● Problem to work on:
Look through the entries below. Report each line that has the word "degrees" in it.

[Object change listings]
------

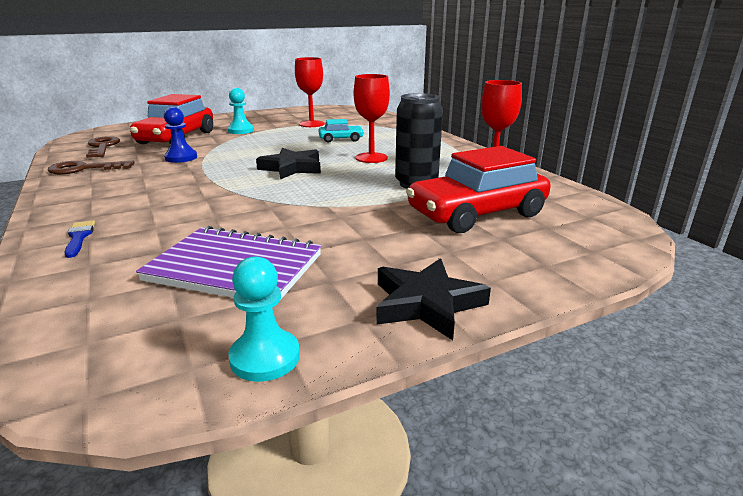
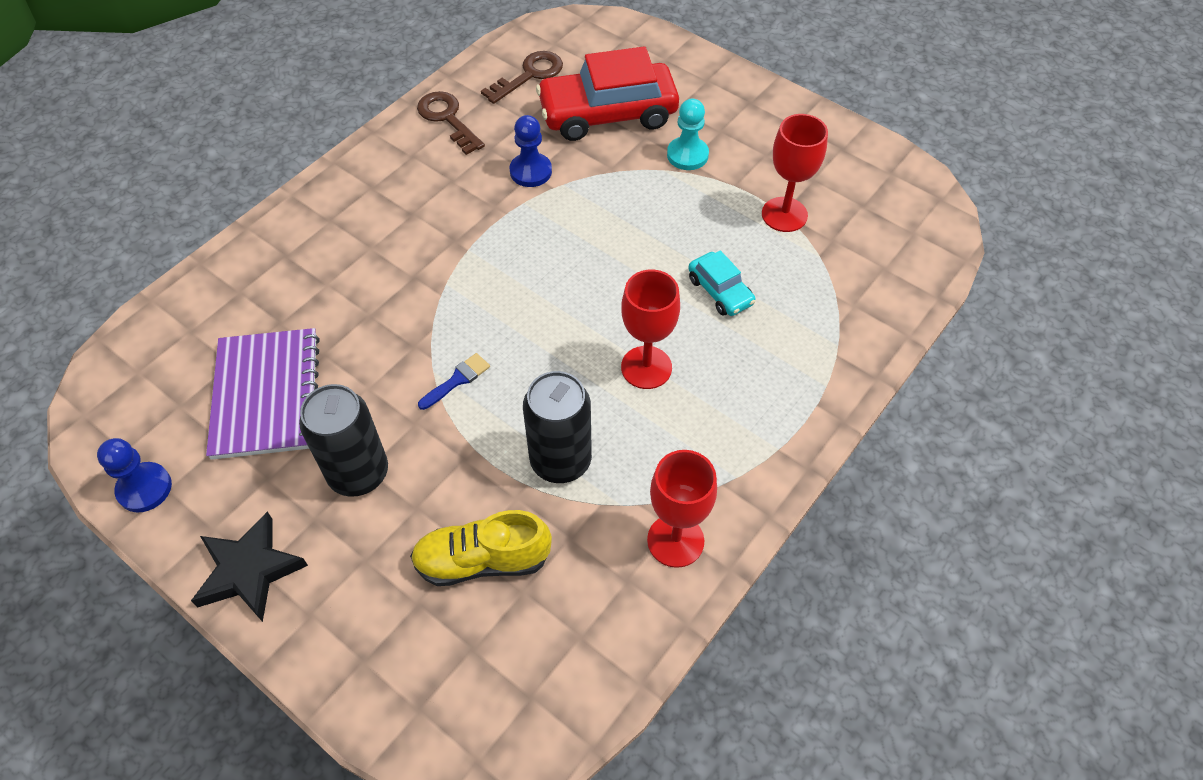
camera: 65 degrees right, 30 degrees up
(79, 237) = (284, 247): blue brush -> blue brush (457, 380)
(265, 357) = (144, 488): turquoise pawn -> blue pawn
(292, 168) = (552, 300): black star -> none
(365, 241) = (358, 473): none -> black can
(477, 213) = (482, 560): red car -> yellow shoe

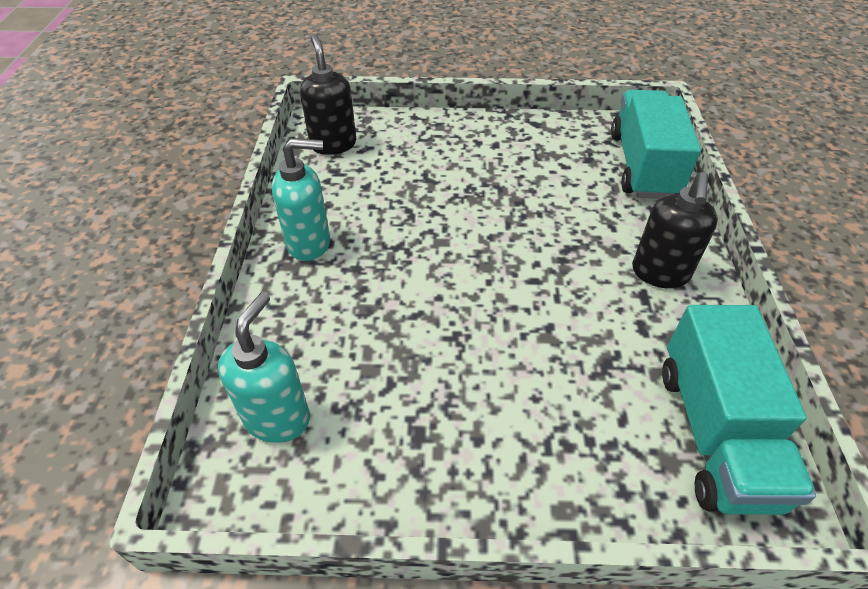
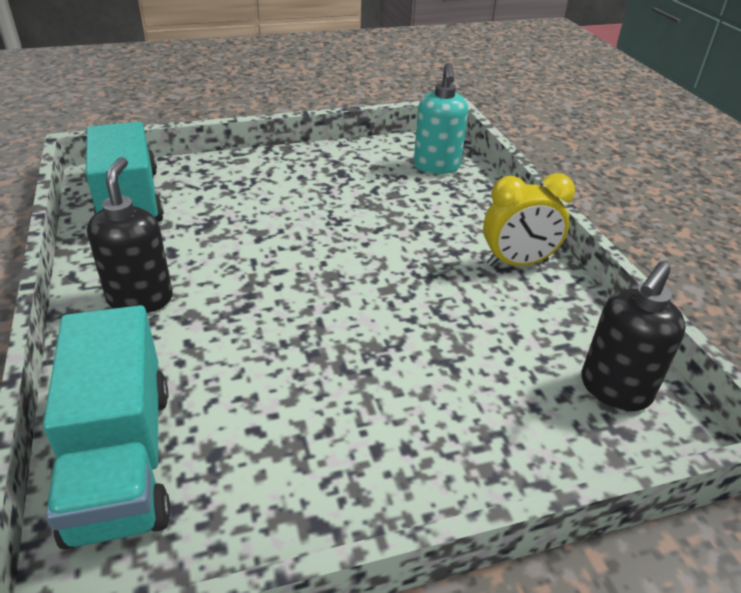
camera: 160 degrees right, 10 degrees down
(309, 243) = (517, 263): turquoise soap dispenser -> yellow clock
(333, 144) = (614, 390): black soap dispenser -> black soap dispenser turned 75 degrees clockwise

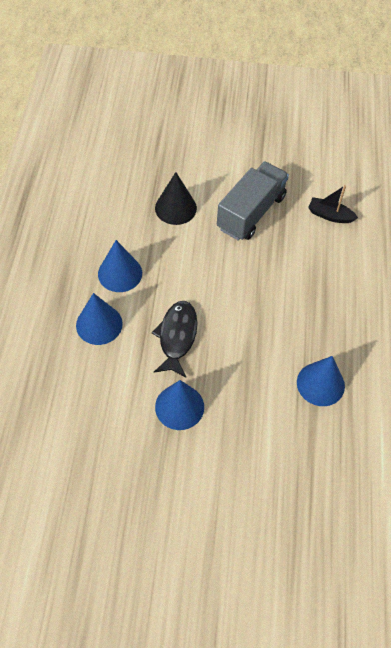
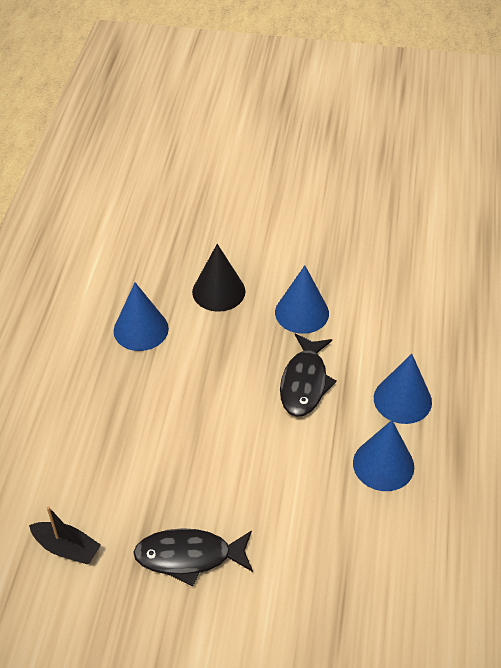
camera: 175 degrees left, 10 degrees down
(175, 208) = (307, 568): black cone -> black cone (218, 291)
(251, 212) = (189, 556): grey truck -> black fish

------

● Response:
camera: 65 degrees right, 30 degrees up
camera: 160 degrees right, 10 degrees down
(333, 144) = (614, 390): black soap dispenser -> black soap dispenser turned 75 degrees clockwise
camera: 175 degrees left, 10 degrees down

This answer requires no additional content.